» **AIM OF THE EXERCISE**
Beneath this task are records; print exactly the stretch of them from the line with "turquoise headphones [407,351,499,427]" through the line with "none -> yellow rolling pin [431,157,470,198]", both ends included.

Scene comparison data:
______________________________

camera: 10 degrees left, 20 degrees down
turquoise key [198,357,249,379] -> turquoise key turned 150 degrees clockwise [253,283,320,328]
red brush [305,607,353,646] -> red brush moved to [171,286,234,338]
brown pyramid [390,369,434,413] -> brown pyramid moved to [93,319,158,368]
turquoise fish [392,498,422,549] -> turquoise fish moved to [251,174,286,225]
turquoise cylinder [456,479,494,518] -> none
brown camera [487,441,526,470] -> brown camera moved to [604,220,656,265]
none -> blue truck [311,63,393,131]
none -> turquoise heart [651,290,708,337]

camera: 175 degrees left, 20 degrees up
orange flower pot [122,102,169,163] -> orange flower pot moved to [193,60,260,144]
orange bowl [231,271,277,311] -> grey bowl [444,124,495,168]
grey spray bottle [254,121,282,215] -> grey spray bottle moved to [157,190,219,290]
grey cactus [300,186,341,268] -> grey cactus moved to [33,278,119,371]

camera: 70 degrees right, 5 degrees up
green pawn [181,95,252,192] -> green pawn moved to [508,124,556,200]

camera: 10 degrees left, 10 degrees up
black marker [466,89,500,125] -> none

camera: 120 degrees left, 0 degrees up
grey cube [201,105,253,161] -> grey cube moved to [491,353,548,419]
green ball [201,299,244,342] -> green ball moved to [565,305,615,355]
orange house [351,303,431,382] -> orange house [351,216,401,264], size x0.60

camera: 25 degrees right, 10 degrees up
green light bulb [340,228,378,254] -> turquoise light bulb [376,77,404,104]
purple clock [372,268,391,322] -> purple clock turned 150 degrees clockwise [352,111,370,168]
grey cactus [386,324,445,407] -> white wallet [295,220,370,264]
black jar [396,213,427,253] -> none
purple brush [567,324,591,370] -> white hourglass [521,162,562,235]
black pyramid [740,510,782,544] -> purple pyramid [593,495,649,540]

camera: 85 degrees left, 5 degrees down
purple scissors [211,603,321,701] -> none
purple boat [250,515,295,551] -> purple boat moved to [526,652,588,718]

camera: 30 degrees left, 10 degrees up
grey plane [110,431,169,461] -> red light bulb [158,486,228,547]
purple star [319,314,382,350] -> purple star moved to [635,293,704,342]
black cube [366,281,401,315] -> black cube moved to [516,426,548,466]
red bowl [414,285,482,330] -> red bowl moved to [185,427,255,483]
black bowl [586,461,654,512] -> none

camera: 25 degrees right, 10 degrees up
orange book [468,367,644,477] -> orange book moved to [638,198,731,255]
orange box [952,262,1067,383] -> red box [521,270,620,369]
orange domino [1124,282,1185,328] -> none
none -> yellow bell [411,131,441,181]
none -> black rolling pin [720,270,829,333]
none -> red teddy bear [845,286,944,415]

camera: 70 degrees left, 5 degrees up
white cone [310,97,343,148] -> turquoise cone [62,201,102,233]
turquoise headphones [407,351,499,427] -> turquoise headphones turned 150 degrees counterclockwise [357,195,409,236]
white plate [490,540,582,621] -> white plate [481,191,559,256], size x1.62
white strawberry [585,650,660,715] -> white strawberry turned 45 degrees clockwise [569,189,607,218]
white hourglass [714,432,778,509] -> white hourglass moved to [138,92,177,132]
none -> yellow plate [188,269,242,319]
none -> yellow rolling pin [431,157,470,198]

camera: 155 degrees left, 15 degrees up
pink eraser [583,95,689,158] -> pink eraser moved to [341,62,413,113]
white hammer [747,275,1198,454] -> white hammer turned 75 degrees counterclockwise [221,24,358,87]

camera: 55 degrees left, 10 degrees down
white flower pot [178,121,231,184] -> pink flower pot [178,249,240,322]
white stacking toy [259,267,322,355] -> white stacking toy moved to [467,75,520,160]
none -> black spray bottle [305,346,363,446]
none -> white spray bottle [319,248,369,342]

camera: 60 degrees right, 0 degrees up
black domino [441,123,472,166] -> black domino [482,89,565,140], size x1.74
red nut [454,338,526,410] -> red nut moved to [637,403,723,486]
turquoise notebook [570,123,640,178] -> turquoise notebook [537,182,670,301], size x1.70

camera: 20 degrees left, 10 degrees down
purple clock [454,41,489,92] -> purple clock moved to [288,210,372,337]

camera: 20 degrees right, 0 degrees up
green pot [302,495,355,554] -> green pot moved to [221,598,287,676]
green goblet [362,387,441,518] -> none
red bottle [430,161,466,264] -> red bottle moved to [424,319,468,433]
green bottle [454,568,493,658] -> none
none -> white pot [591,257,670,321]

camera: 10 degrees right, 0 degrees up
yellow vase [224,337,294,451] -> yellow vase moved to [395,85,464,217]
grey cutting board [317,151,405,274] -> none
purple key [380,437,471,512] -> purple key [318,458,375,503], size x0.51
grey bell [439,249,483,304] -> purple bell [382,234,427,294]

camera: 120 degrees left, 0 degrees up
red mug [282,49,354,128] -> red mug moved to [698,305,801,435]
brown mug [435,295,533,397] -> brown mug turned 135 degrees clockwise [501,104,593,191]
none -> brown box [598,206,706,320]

______________________________

» **SOLUTION TO THIS EXERCISE**
turquoise headphones [407,351,499,427] -> turquoise headphones turned 150 degrees counterclockwise [357,195,409,236]
white plate [490,540,582,621] -> white plate [481,191,559,256], size x1.62
white strawberry [585,650,660,715] -> white strawberry turned 45 degrees clockwise [569,189,607,218]
white hourglass [714,432,778,509] -> white hourglass moved to [138,92,177,132]
none -> yellow plate [188,269,242,319]
none -> yellow rolling pin [431,157,470,198]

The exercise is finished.